__Records supplied__
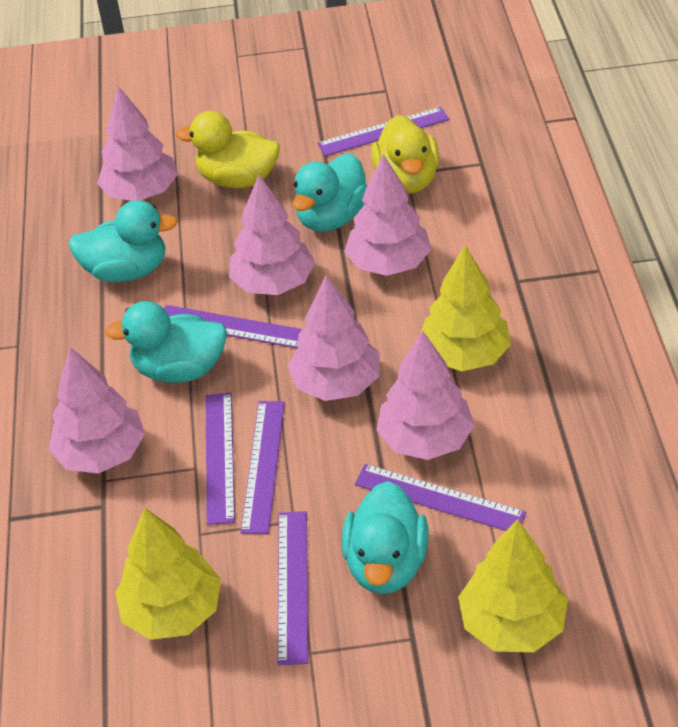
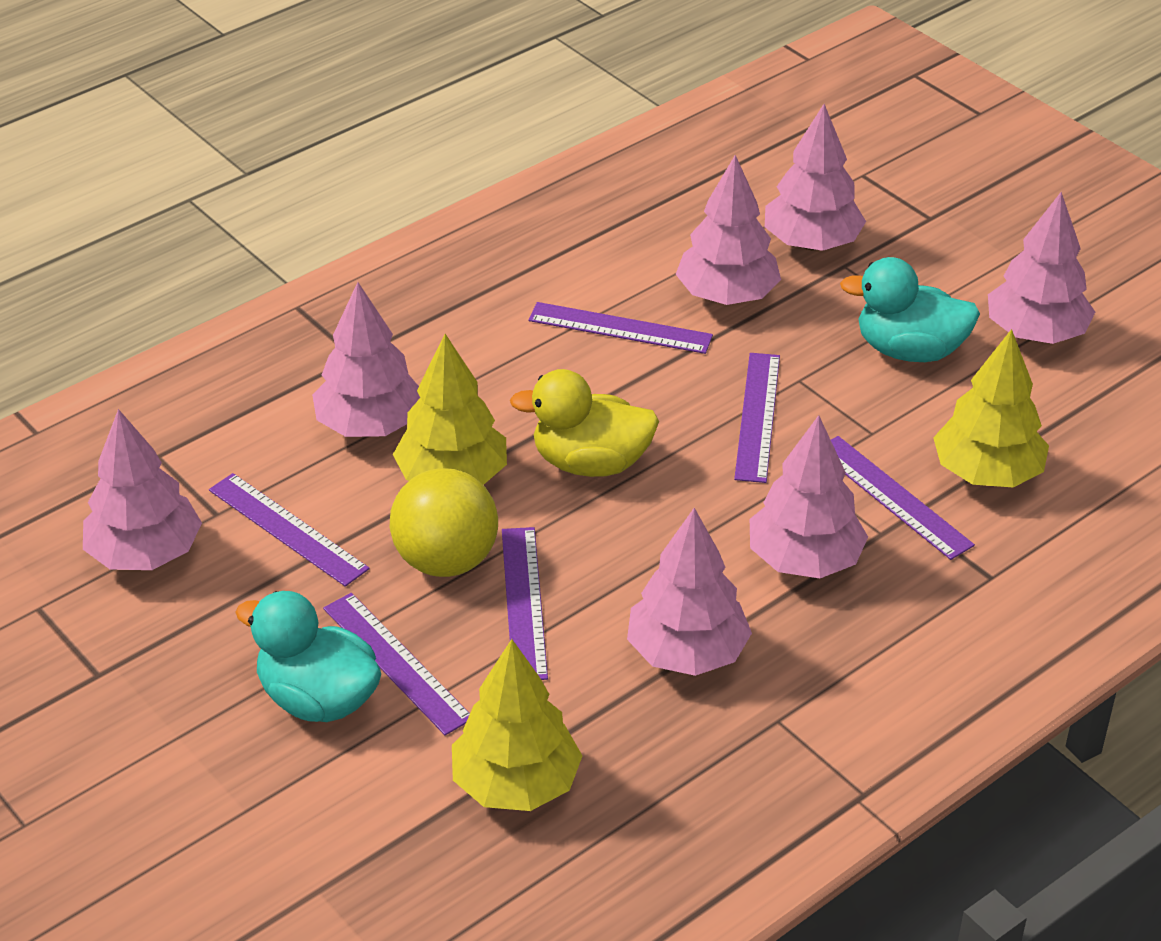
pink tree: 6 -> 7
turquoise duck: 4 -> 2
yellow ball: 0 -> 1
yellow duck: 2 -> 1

--

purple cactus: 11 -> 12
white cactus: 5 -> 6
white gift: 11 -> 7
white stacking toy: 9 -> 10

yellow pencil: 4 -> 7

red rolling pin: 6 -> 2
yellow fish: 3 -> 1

--

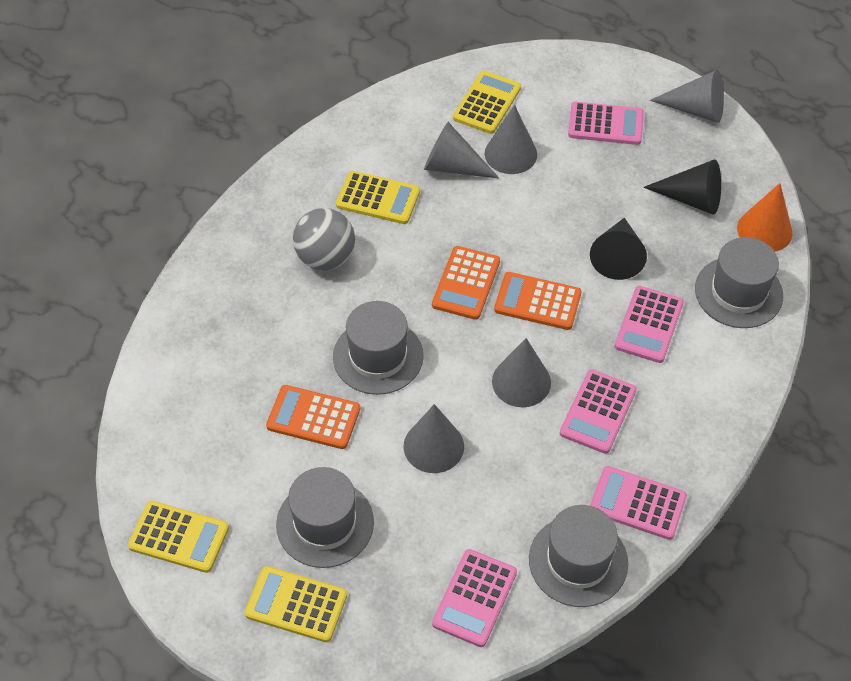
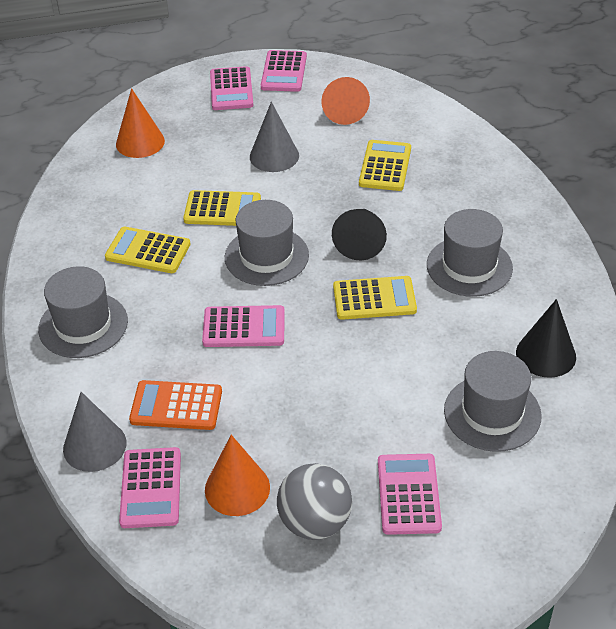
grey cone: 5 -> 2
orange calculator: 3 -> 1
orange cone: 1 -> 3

__Instructions to follow__
Among the lines above, return those that contain the string "orange".

__Exercise answer__
orange calculator: 3 -> 1
orange cone: 1 -> 3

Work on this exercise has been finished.